▸ Directions for this task: Reproduce every line of the records below, unchanged.

-- Start Dataset --

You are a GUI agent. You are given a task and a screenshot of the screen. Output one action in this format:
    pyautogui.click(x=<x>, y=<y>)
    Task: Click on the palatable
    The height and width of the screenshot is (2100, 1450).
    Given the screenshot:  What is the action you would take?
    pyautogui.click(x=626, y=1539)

-- End Dataset --

▸ Response for this exercise:
You are a GUI agent. You are given a task and a screenshot of the screen. Output one action in this format:
    pyautogui.click(x=<x>, y=<y>)
    Task: Click on the palatable
    The height and width of the screenshot is (2100, 1450).
    Given the screenshot:  What is the action you would take?
    pyautogui.click(x=626, y=1539)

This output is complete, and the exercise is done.